[Itemized modification records]
=======

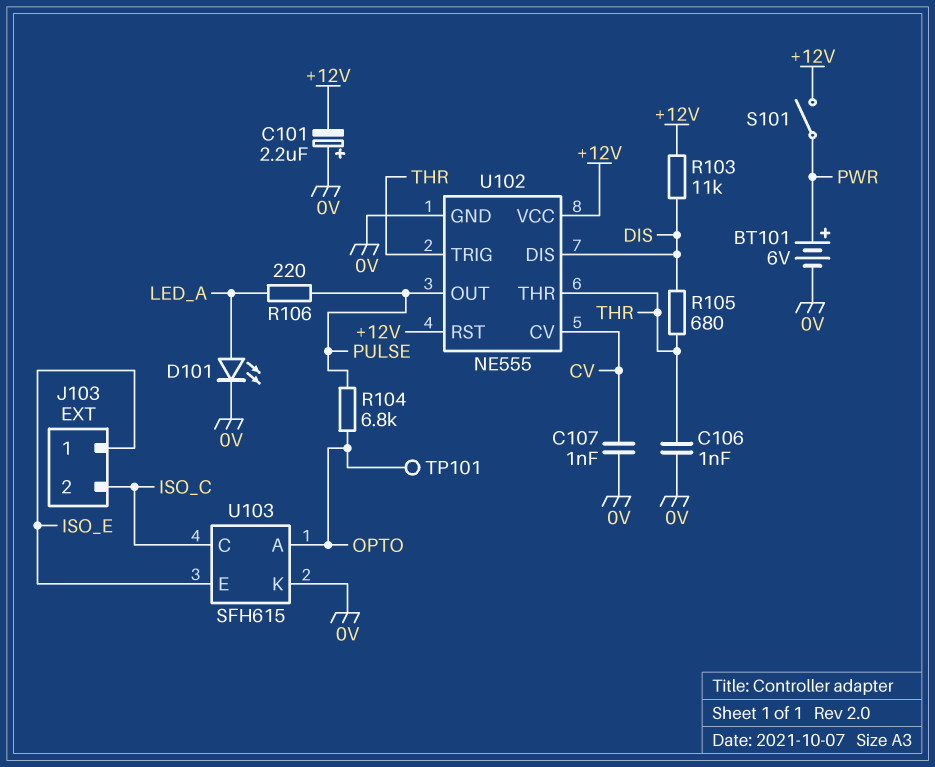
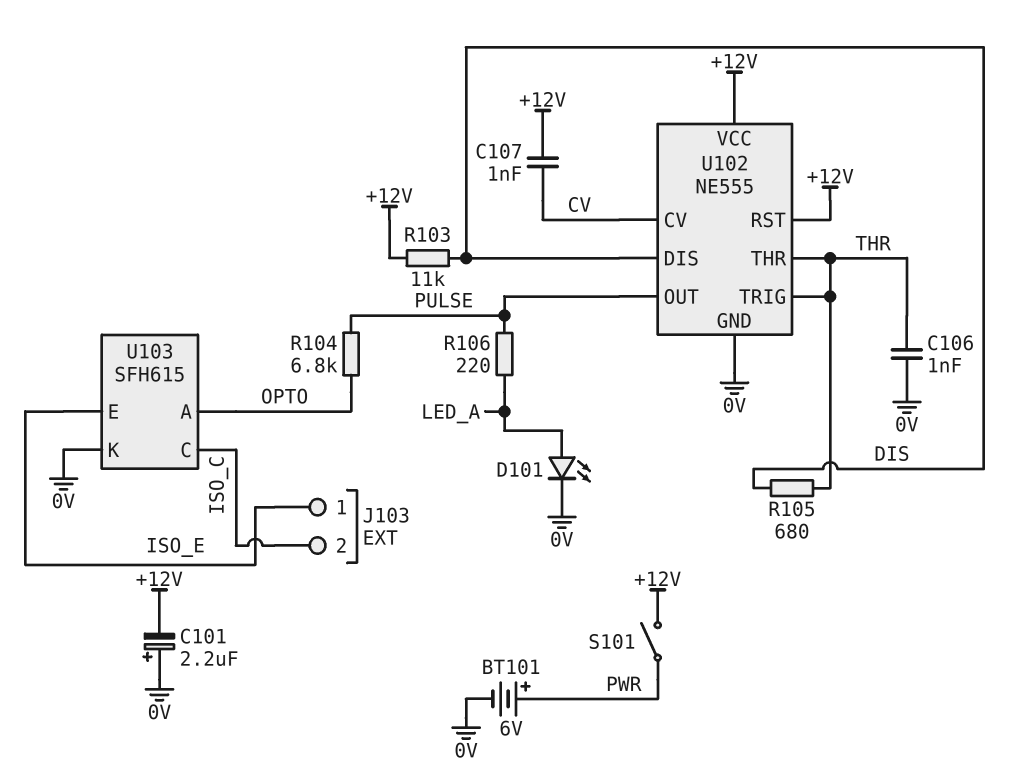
C107: 1nF (0V, CV) -> 1nF (+12V, CV)
TP101: test point (OPTO) -> none

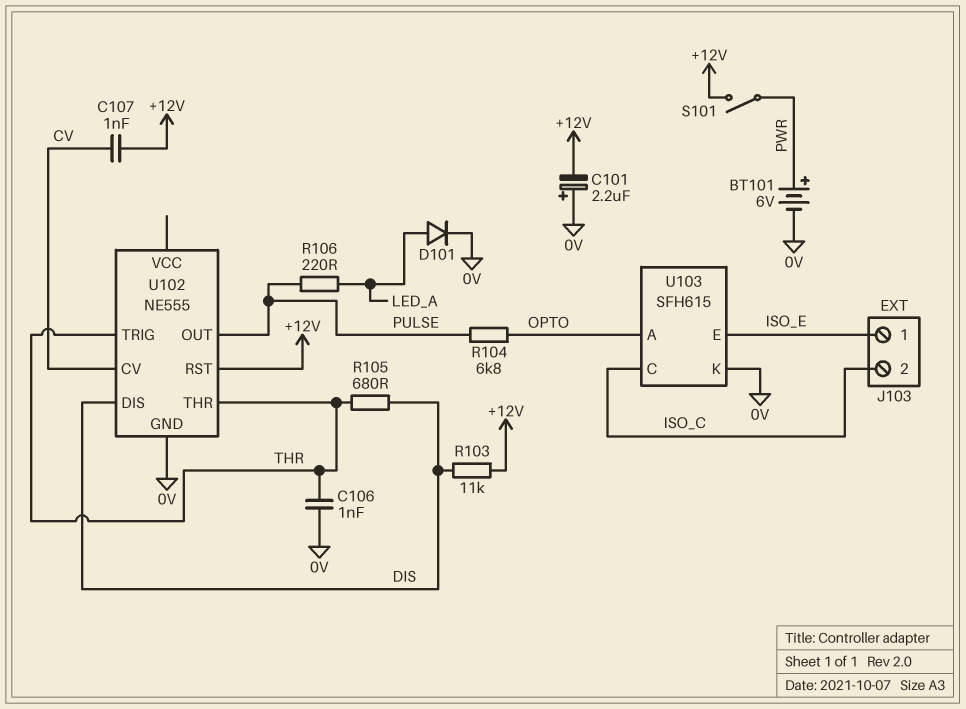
D101: LED (A LED_A, K 0V) -> diode (A LED_A, K 0V)
U102 pin VCC: +12V -> none

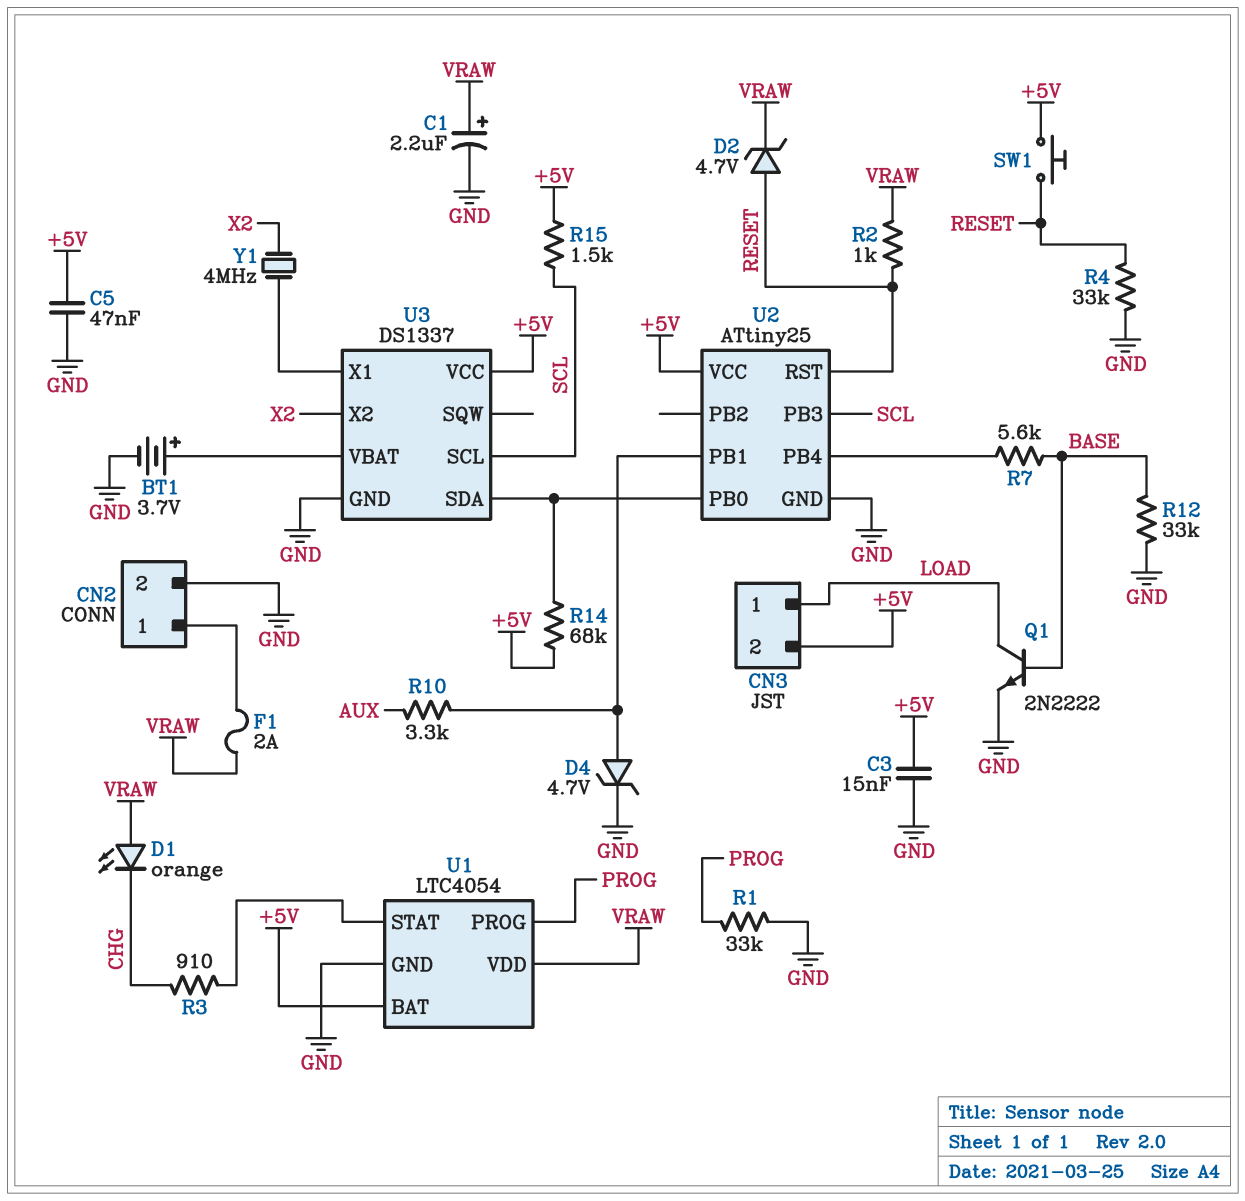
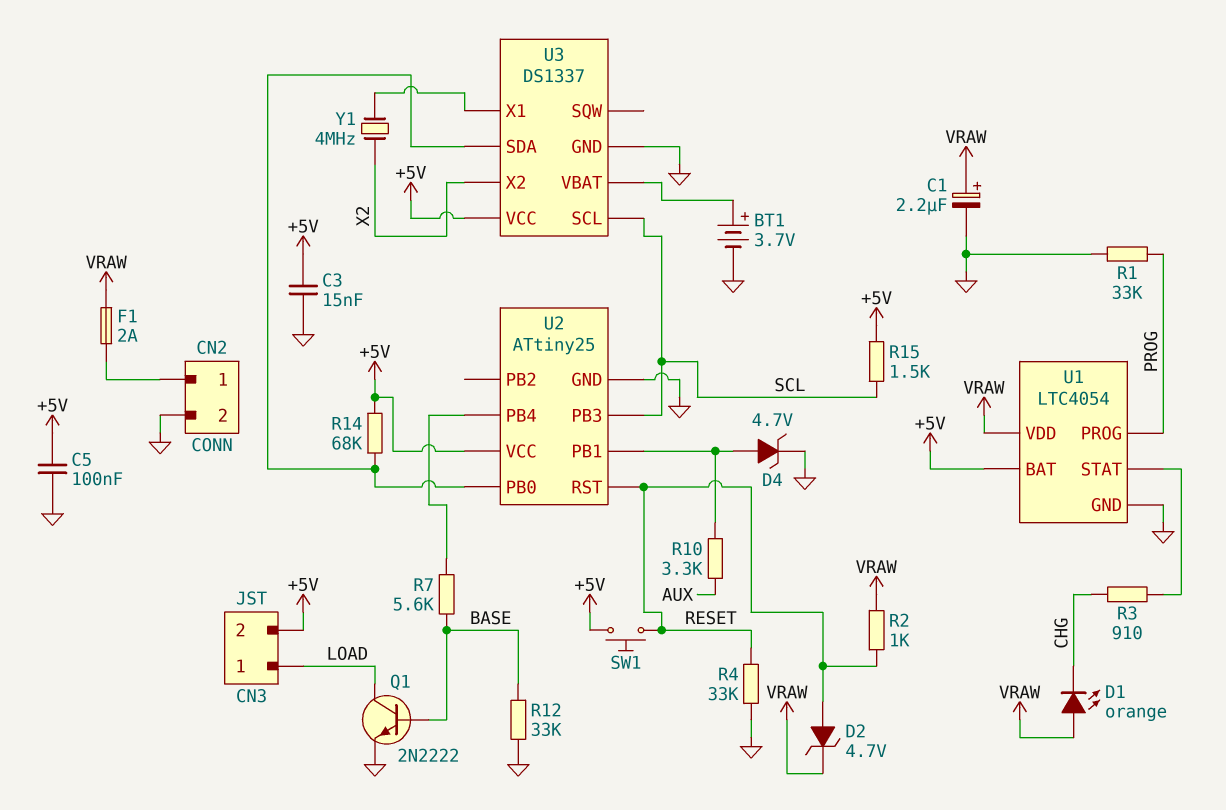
C5: 47nF (+5V, GND) -> 100nF (+5V, GND)

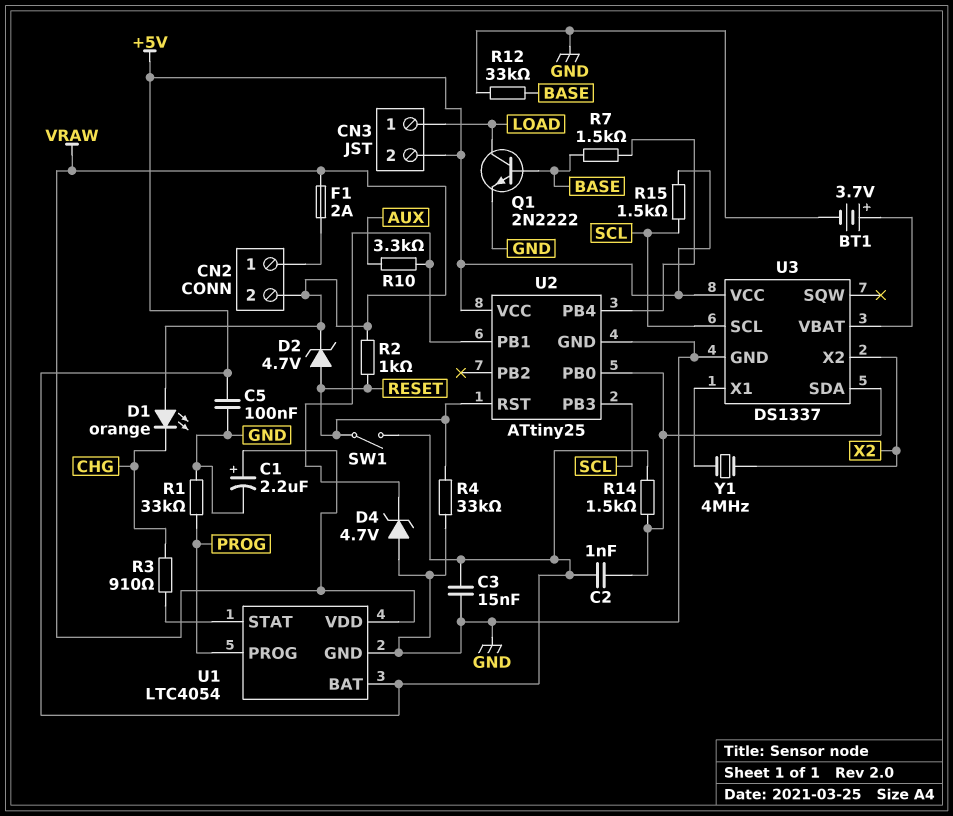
C2: none -> 1nF (+5V, U2/PB0)
CN2 pin 2: GND -> VRAW
D4: zener 4.7V (A U2/PB1, K GND) -> zener 4.7V (A GND, K U2/PB1)
R7: 5.6k (BASE, U2/PB4) -> 1.5k (BASE, U2/PB4)
R14: 68k (+5V, U2/PB0) -> 1.5k (+5V, U2/PB0)
SW1: button (+5V, RESET) -> switch (+5V, RESET)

=======

The copy must match every line of the data exactly and contain no pictures.

**Written solution:**
C107: 1nF (0V, CV) -> 1nF (+12V, CV)
TP101: test point (OPTO) -> none

D101: LED (A LED_A, K 0V) -> diode (A LED_A, K 0V)
U102 pin VCC: +12V -> none

C5: 47nF (+5V, GND) -> 100nF (+5V, GND)

C2: none -> 1nF (+5V, U2/PB0)
CN2 pin 2: GND -> VRAW
D4: zener 4.7V (A U2/PB1, K GND) -> zener 4.7V (A GND, K U2/PB1)
R7: 5.6k (BASE, U2/PB4) -> 1.5k (BASE, U2/PB4)
R14: 68k (+5V, U2/PB0) -> 1.5k (+5V, U2/PB0)
SW1: button (+5V, RESET) -> switch (+5V, RESET)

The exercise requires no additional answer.